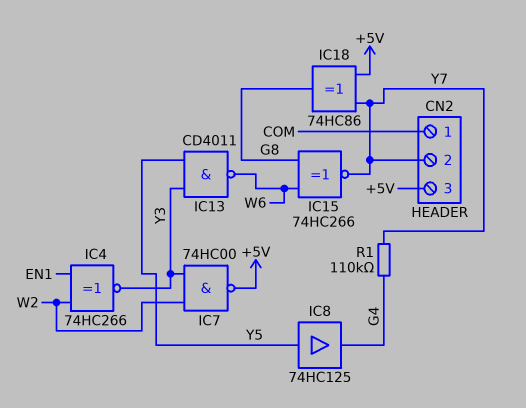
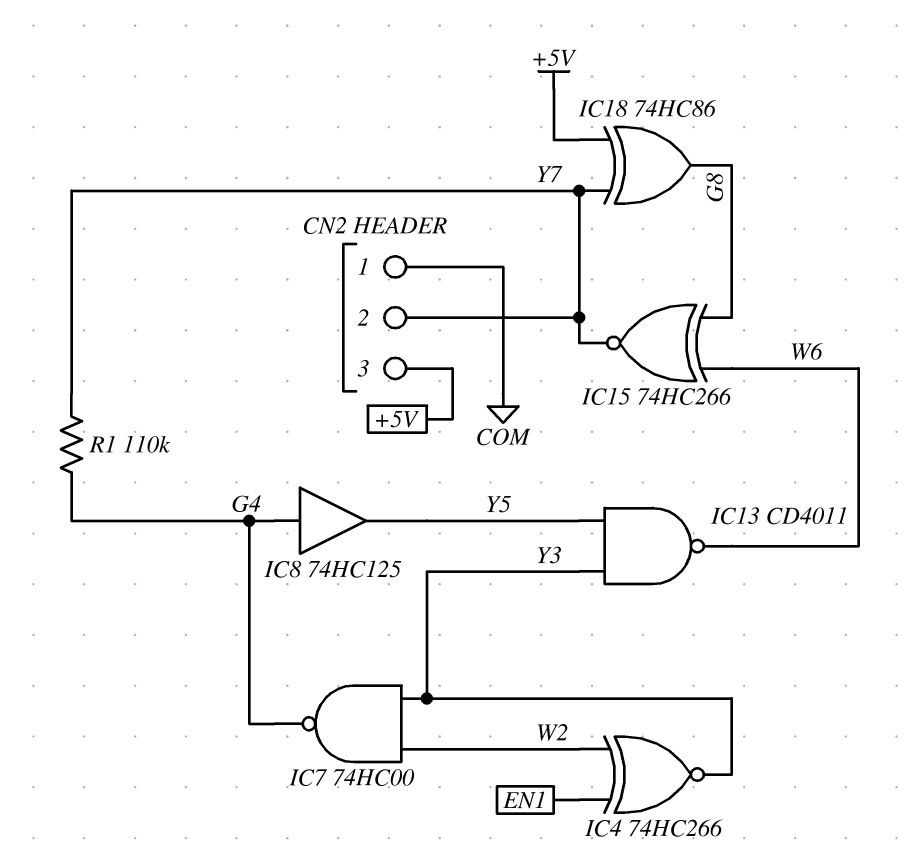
IC7: NAND 74HC00 (in W2, in Y3, out +5V) -> NAND 74HC00 (in W2, in Y3, out G4)
IC8: buffer 74HC125 (in Y5, out G4) -> buffer 74HC125 (in G4, out Y5)

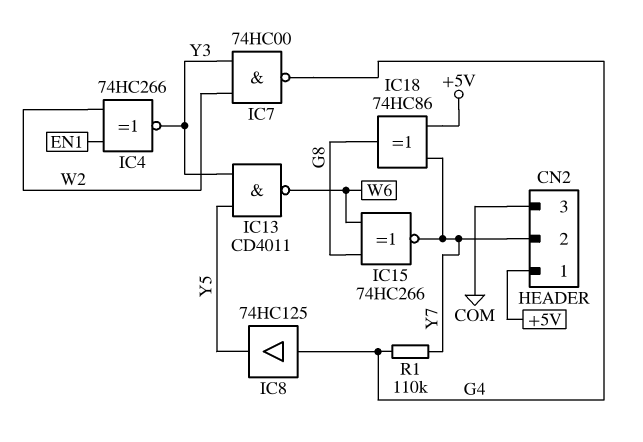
CN2 pin 1: COM -> +5V
CN2 pin 3: +5V -> COM

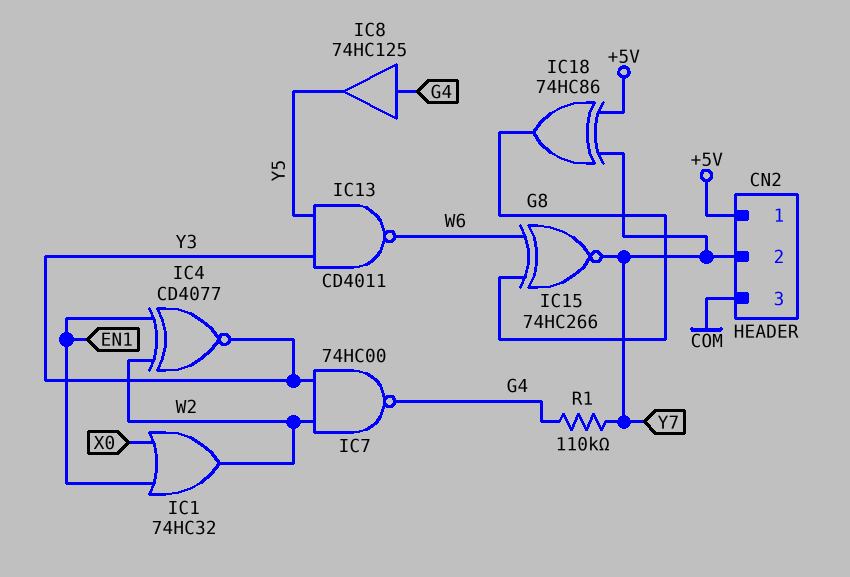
IC1: none -> OR 74HC32 (in EN1, in X0, out W2)
IC4: XNOR 74HC266 (in EN1, in W2, out Y3) -> XNOR CD4077 (in EN1, in W2, out Y3)

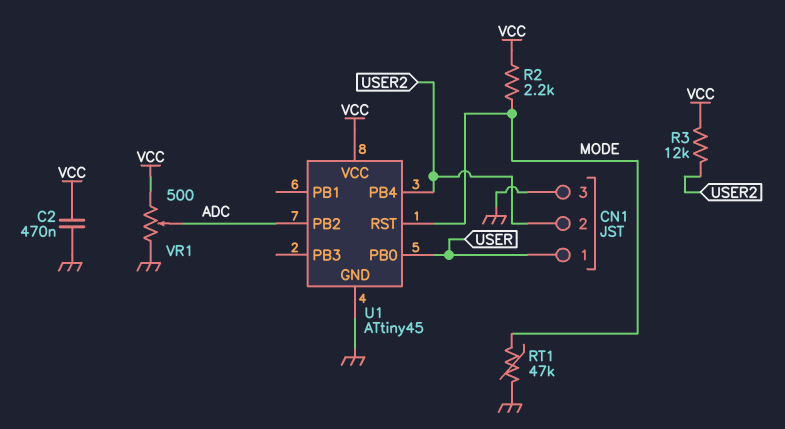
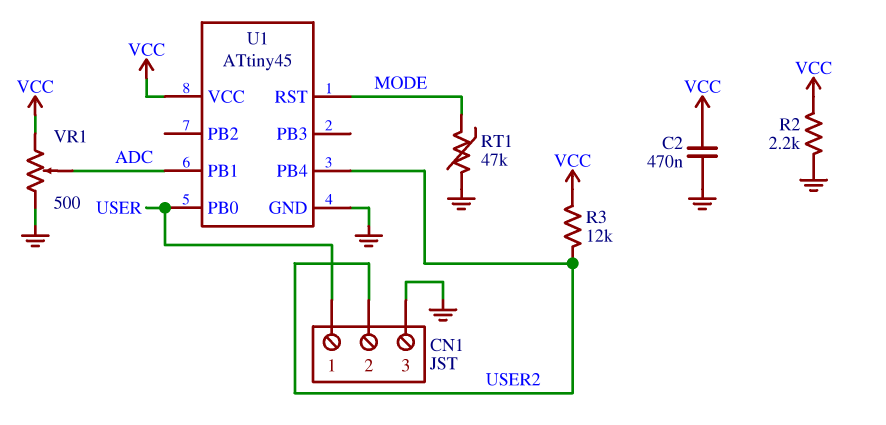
R2: 2.2k (MODE, VCC) -> 2.2k (GND, VCC)
U1 pin PB1: none -> ADC
U1 pin PB2: ADC -> none

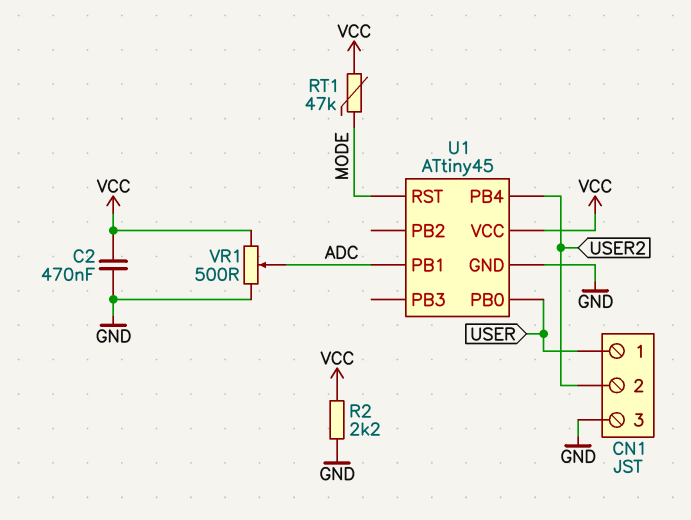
R3: 12k (USER2, VCC) -> none
RT1: 47k (GND, MODE) -> 47k (MODE, VCC)

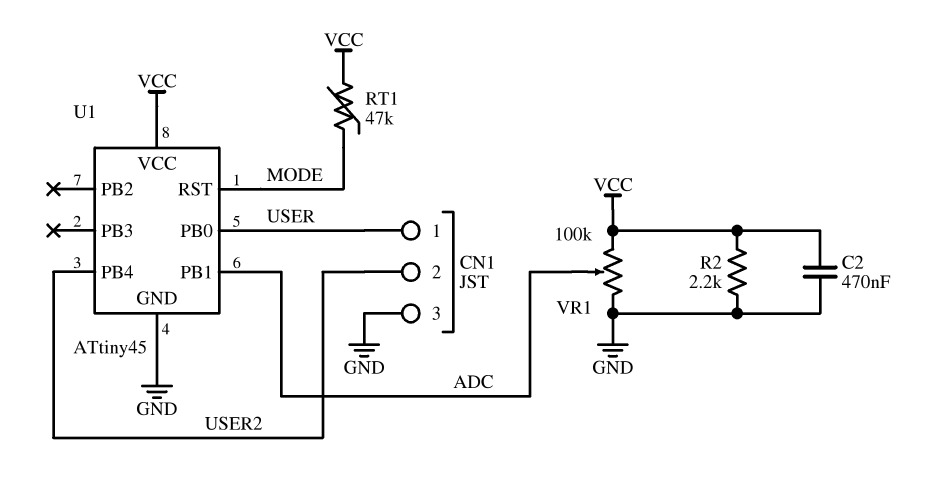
VR1: 500 (GND, VCC, wiper ADC) -> 100k (GND, VCC, wiper ADC)

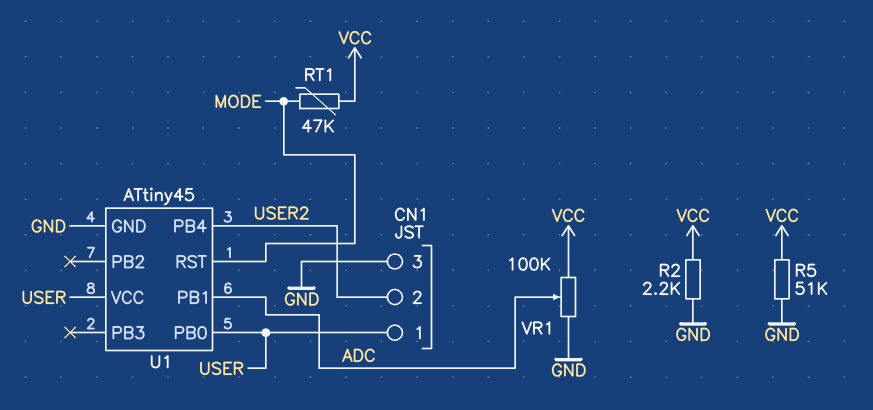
C2: 470nF (GND, VCC) -> none
R5: none -> 51k (GND, VCC)
U1 pin VCC: VCC -> USER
────────
* **PROBLEM TO WORK ON**
Your task is to reproduce every record exactly while omitting the pictures.

* **TASK ANSWER**
IC7: NAND 74HC00 (in W2, in Y3, out +5V) -> NAND 74HC00 (in W2, in Y3, out G4)
IC8: buffer 74HC125 (in Y5, out G4) -> buffer 74HC125 (in G4, out Y5)

CN2 pin 1: COM -> +5V
CN2 pin 3: +5V -> COM

IC1: none -> OR 74HC32 (in EN1, in X0, out W2)
IC4: XNOR 74HC266 (in EN1, in W2, out Y3) -> XNOR CD4077 (in EN1, in W2, out Y3)

R2: 2.2k (MODE, VCC) -> 2.2k (GND, VCC)
U1 pin PB1: none -> ADC
U1 pin PB2: ADC -> none

R3: 12k (USER2, VCC) -> none
RT1: 47k (GND, MODE) -> 47k (MODE, VCC)

VR1: 500 (GND, VCC, wiper ADC) -> 100k (GND, VCC, wiper ADC)

C2: 470nF (GND, VCC) -> none
R5: none -> 51k (GND, VCC)
U1 pin VCC: VCC -> USER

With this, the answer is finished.